LISTED RECORDS:
--- START ---

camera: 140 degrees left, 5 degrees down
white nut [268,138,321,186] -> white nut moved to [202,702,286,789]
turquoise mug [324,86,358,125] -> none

--- END ---
--- START ---

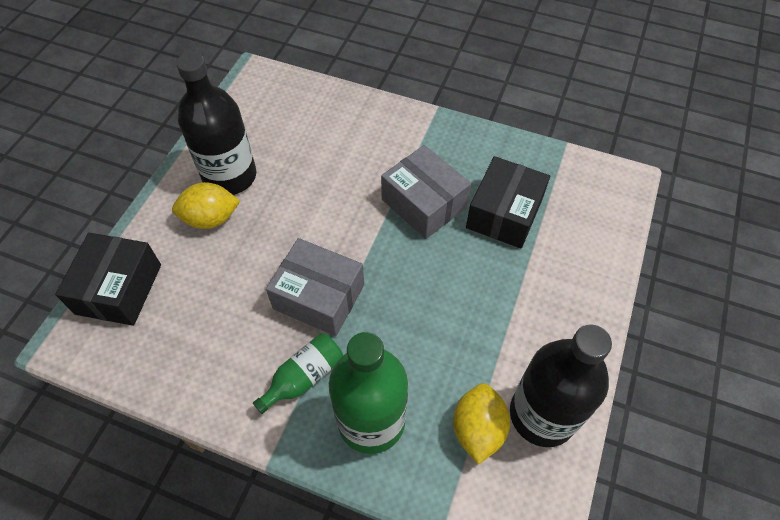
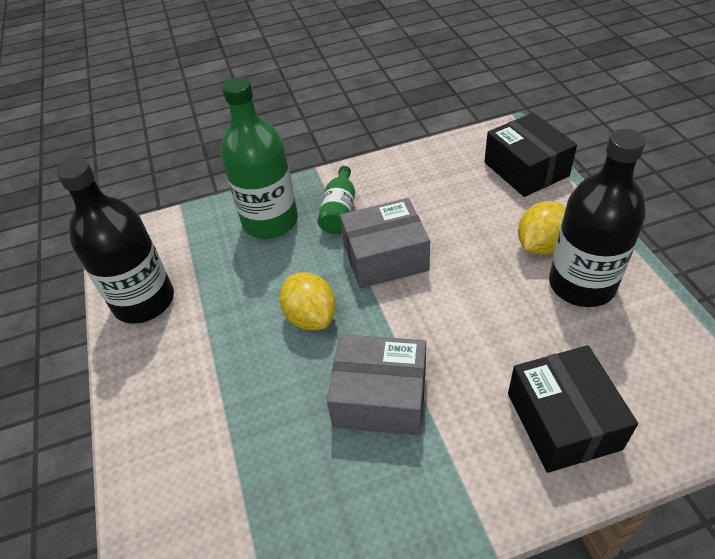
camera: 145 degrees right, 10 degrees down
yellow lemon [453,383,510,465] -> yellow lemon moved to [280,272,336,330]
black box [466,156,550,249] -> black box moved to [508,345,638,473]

--- END ---

Return exactly, and only, the lines above starting at the line that contains "camera: 140 degrees left, 5 degrees down" and ending at the line that contains "turquoise mug [324,86,358,125] -> none".

RESULT OF THIS TASK:
camera: 140 degrees left, 5 degrees down
white nut [268,138,321,186] -> white nut moved to [202,702,286,789]
turquoise mug [324,86,358,125] -> none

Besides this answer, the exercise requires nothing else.